(Version comparison data)
##########

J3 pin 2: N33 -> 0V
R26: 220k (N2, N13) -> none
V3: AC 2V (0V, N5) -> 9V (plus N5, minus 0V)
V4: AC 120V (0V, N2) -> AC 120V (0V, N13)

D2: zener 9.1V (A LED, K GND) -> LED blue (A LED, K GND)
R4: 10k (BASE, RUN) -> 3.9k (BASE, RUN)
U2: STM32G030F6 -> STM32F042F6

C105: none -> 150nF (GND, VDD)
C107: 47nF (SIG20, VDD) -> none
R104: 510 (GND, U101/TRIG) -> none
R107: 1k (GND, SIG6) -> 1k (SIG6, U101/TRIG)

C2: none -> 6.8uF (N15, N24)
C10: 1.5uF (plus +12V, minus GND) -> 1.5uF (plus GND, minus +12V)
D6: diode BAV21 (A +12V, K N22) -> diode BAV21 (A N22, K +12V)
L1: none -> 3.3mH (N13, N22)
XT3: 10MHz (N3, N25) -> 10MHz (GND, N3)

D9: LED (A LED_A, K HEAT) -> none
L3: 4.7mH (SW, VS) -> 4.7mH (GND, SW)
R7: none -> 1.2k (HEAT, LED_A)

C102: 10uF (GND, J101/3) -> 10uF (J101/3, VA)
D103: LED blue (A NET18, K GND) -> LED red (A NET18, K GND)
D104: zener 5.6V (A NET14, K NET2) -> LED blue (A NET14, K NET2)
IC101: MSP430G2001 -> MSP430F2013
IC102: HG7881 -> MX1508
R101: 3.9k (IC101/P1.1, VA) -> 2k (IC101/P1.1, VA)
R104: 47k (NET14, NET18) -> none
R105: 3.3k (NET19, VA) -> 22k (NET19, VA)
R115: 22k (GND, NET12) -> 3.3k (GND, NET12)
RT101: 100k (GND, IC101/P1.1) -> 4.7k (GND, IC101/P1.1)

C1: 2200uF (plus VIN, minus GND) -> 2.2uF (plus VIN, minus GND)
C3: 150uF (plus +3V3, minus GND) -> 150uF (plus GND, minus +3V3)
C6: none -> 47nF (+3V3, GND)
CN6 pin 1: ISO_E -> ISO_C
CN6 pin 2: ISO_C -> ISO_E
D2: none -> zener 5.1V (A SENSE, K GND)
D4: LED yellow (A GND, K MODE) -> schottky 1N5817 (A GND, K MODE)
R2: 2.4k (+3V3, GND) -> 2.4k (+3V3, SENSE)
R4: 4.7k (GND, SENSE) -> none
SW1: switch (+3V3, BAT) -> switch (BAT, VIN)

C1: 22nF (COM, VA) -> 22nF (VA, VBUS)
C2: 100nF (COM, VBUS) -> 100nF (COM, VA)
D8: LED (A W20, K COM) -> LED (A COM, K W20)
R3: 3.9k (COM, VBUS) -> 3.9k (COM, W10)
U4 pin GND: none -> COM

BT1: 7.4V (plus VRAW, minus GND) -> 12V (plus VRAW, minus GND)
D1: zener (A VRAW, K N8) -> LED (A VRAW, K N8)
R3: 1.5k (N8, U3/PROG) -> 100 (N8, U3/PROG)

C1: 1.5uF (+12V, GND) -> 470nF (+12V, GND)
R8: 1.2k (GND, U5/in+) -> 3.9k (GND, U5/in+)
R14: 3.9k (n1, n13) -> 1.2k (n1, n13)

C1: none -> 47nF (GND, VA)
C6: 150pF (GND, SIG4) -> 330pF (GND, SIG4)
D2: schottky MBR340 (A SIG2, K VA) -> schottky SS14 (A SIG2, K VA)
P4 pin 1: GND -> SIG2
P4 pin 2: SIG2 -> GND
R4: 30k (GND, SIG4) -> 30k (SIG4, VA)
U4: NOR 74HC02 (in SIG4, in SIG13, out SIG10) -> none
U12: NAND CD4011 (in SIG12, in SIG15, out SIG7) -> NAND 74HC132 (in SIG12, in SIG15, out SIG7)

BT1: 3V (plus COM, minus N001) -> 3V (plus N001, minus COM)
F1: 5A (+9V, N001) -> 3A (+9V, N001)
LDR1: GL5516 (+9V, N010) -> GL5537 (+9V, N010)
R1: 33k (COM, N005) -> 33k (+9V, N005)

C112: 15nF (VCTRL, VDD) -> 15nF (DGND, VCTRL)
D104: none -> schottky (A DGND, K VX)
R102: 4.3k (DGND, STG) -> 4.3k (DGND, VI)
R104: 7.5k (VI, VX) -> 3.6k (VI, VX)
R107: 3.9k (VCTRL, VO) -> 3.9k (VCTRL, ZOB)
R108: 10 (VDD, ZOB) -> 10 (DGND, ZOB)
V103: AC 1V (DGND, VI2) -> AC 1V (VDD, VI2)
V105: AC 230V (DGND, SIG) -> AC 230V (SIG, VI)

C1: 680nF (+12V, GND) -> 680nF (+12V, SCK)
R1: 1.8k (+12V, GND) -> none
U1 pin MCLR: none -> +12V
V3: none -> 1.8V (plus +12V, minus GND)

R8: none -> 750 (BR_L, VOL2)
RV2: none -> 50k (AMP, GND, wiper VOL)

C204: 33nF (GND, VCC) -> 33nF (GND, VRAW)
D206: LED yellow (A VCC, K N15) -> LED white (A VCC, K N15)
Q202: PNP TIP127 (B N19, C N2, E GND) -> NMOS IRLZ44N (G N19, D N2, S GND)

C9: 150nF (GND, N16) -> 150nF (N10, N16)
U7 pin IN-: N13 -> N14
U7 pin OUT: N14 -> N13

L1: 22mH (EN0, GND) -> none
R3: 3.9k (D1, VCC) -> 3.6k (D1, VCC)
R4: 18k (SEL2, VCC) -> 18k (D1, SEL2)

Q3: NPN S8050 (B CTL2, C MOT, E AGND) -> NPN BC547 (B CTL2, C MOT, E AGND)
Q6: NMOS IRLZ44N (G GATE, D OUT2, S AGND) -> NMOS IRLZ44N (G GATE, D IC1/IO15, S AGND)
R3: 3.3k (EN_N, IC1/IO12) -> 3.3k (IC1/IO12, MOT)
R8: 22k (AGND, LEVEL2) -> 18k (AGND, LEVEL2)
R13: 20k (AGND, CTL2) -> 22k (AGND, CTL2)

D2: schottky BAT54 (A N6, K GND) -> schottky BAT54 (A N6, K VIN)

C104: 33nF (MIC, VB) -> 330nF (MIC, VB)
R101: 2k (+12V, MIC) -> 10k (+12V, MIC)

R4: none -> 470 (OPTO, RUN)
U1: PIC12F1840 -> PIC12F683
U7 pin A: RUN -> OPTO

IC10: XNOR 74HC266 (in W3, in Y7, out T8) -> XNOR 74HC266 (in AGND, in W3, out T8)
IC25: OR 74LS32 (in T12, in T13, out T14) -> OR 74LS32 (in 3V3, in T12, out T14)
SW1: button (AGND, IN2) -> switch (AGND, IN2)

##########

- **WHAT THE TASK REQUIRES**
Without omitting any record, transcribe the data exactly.

- **ANSWER TO THE EXERCISE**
J3 pin 2: N33 -> 0V
R26: 220k (N2, N13) -> none
V3: AC 2V (0V, N5) -> 9V (plus N5, minus 0V)
V4: AC 120V (0V, N2) -> AC 120V (0V, N13)

D2: zener 9.1V (A LED, K GND) -> LED blue (A LED, K GND)
R4: 10k (BASE, RUN) -> 3.9k (BASE, RUN)
U2: STM32G030F6 -> STM32F042F6

C105: none -> 150nF (GND, VDD)
C107: 47nF (SIG20, VDD) -> none
R104: 510 (GND, U101/TRIG) -> none
R107: 1k (GND, SIG6) -> 1k (SIG6, U101/TRIG)

C2: none -> 6.8uF (N15, N24)
C10: 1.5uF (plus +12V, minus GND) -> 1.5uF (plus GND, minus +12V)
D6: diode BAV21 (A +12V, K N22) -> diode BAV21 (A N22, K +12V)
L1: none -> 3.3mH (N13, N22)
XT3: 10MHz (N3, N25) -> 10MHz (GND, N3)

D9: LED (A LED_A, K HEAT) -> none
L3: 4.7mH (SW, VS) -> 4.7mH (GND, SW)
R7: none -> 1.2k (HEAT, LED_A)

C102: 10uF (GND, J101/3) -> 10uF (J101/3, VA)
D103: LED blue (A NET18, K GND) -> LED red (A NET18, K GND)
D104: zener 5.6V (A NET14, K NET2) -> LED blue (A NET14, K NET2)
IC101: MSP430G2001 -> MSP430F2013
IC102: HG7881 -> MX1508
R101: 3.9k (IC101/P1.1, VA) -> 2k (IC101/P1.1, VA)
R104: 47k (NET14, NET18) -> none
R105: 3.3k (NET19, VA) -> 22k (NET19, VA)
R115: 22k (GND, NET12) -> 3.3k (GND, NET12)
RT101: 100k (GND, IC101/P1.1) -> 4.7k (GND, IC101/P1.1)

C1: 2200uF (plus VIN, minus GND) -> 2.2uF (plus VIN, minus GND)
C3: 150uF (plus +3V3, minus GND) -> 150uF (plus GND, minus +3V3)
C6: none -> 47nF (+3V3, GND)
CN6 pin 1: ISO_E -> ISO_C
CN6 pin 2: ISO_C -> ISO_E
D2: none -> zener 5.1V (A SENSE, K GND)
D4: LED yellow (A GND, K MODE) -> schottky 1N5817 (A GND, K MODE)
R2: 2.4k (+3V3, GND) -> 2.4k (+3V3, SENSE)
R4: 4.7k (GND, SENSE) -> none
SW1: switch (+3V3, BAT) -> switch (BAT, VIN)

C1: 22nF (COM, VA) -> 22nF (VA, VBUS)
C2: 100nF (COM, VBUS) -> 100nF (COM, VA)
D8: LED (A W20, K COM) -> LED (A COM, K W20)
R3: 3.9k (COM, VBUS) -> 3.9k (COM, W10)
U4 pin GND: none -> COM

BT1: 7.4V (plus VRAW, minus GND) -> 12V (plus VRAW, minus GND)
D1: zener (A VRAW, K N8) -> LED (A VRAW, K N8)
R3: 1.5k (N8, U3/PROG) -> 100 (N8, U3/PROG)

C1: 1.5uF (+12V, GND) -> 470nF (+12V, GND)
R8: 1.2k (GND, U5/in+) -> 3.9k (GND, U5/in+)
R14: 3.9k (n1, n13) -> 1.2k (n1, n13)

C1: none -> 47nF (GND, VA)
C6: 150pF (GND, SIG4) -> 330pF (GND, SIG4)
D2: schottky MBR340 (A SIG2, K VA) -> schottky SS14 (A SIG2, K VA)
P4 pin 1: GND -> SIG2
P4 pin 2: SIG2 -> GND
R4: 30k (GND, SIG4) -> 30k (SIG4, VA)
U4: NOR 74HC02 (in SIG4, in SIG13, out SIG10) -> none
U12: NAND CD4011 (in SIG12, in SIG15, out SIG7) -> NAND 74HC132 (in SIG12, in SIG15, out SIG7)

BT1: 3V (plus COM, minus N001) -> 3V (plus N001, minus COM)
F1: 5A (+9V, N001) -> 3A (+9V, N001)
LDR1: GL5516 (+9V, N010) -> GL5537 (+9V, N010)
R1: 33k (COM, N005) -> 33k (+9V, N005)

C112: 15nF (VCTRL, VDD) -> 15nF (DGND, VCTRL)
D104: none -> schottky (A DGND, K VX)
R102: 4.3k (DGND, STG) -> 4.3k (DGND, VI)
R104: 7.5k (VI, VX) -> 3.6k (VI, VX)
R107: 3.9k (VCTRL, VO) -> 3.9k (VCTRL, ZOB)
R108: 10 (VDD, ZOB) -> 10 (DGND, ZOB)
V103: AC 1V (DGND, VI2) -> AC 1V (VDD, VI2)
V105: AC 230V (DGND, SIG) -> AC 230V (SIG, VI)

C1: 680nF (+12V, GND) -> 680nF (+12V, SCK)
R1: 1.8k (+12V, GND) -> none
U1 pin MCLR: none -> +12V
V3: none -> 1.8V (plus +12V, minus GND)

R8: none -> 750 (BR_L, VOL2)
RV2: none -> 50k (AMP, GND, wiper VOL)

C204: 33nF (GND, VCC) -> 33nF (GND, VRAW)
D206: LED yellow (A VCC, K N15) -> LED white (A VCC, K N15)
Q202: PNP TIP127 (B N19, C N2, E GND) -> NMOS IRLZ44N (G N19, D N2, S GND)

C9: 150nF (GND, N16) -> 150nF (N10, N16)
U7 pin IN-: N13 -> N14
U7 pin OUT: N14 -> N13

L1: 22mH (EN0, GND) -> none
R3: 3.9k (D1, VCC) -> 3.6k (D1, VCC)
R4: 18k (SEL2, VCC) -> 18k (D1, SEL2)

Q3: NPN S8050 (B CTL2, C MOT, E AGND) -> NPN BC547 (B CTL2, C MOT, E AGND)
Q6: NMOS IRLZ44N (G GATE, D OUT2, S AGND) -> NMOS IRLZ44N (G GATE, D IC1/IO15, S AGND)
R3: 3.3k (EN_N, IC1/IO12) -> 3.3k (IC1/IO12, MOT)
R8: 22k (AGND, LEVEL2) -> 18k (AGND, LEVEL2)
R13: 20k (AGND, CTL2) -> 22k (AGND, CTL2)

D2: schottky BAT54 (A N6, K GND) -> schottky BAT54 (A N6, K VIN)

C104: 33nF (MIC, VB) -> 330nF (MIC, VB)
R101: 2k (+12V, MIC) -> 10k (+12V, MIC)

R4: none -> 470 (OPTO, RUN)
U1: PIC12F1840 -> PIC12F683
U7 pin A: RUN -> OPTO

IC10: XNOR 74HC266 (in W3, in Y7, out T8) -> XNOR 74HC266 (in AGND, in W3, out T8)
IC25: OR 74LS32 (in T12, in T13, out T14) -> OR 74LS32 (in 3V3, in T12, out T14)
SW1: button (AGND, IN2) -> switch (AGND, IN2)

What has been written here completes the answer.